*** ENTRIES SHOWN
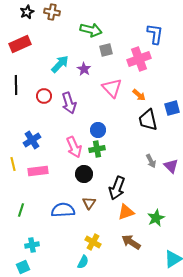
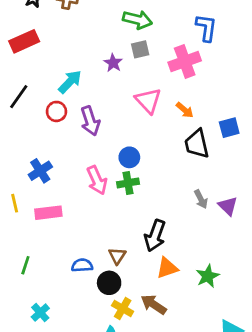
green arrow: (91, 30) -> (137, 20), moved
cyan arrow: (60, 64) -> (70, 82), moved
purple star: (84, 69) -> (113, 63), moved
black line: (16, 85) -> (19, 97), turned 36
black circle: (84, 174) -> (109, 283), moved
blue semicircle: (63, 210) -> (82, 265), size x0.7
brown arrow: (131, 242) -> (154, 304), moved
cyan cross: (32, 245) -> (40, 313), turned -32

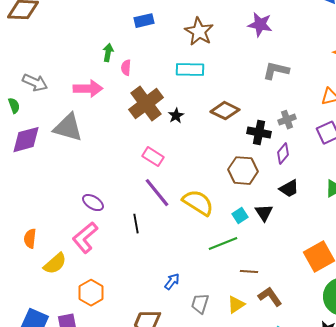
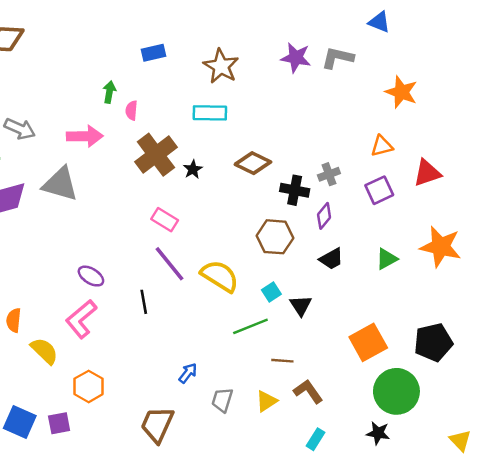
gray L-shape: (276, 71) -> (338, 58), moved
black triangle: (264, 213) -> (301, 305), moved
yellow semicircle: (55, 264) -> (44, 351), turned -95

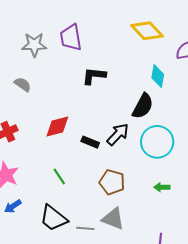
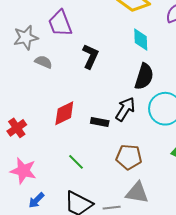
black L-shape: (94, 76) -> (90, 56), turned 120
cyan diamond: (158, 76) -> (141, 40), moved
gray semicircle: (23, 84) -> (44, 62), moved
******
- PROBLEM
Scan the data above for the word "turned". Copy every line in which it is found.

- EXERCISE RESPONSE
black line: (16, 85) -> (19, 97), turned 36
cyan cross: (32, 245) -> (40, 313), turned -32
yellow semicircle: (55, 264) -> (44, 351), turned -95
black L-shape: (94, 76) -> (90, 56), turned 120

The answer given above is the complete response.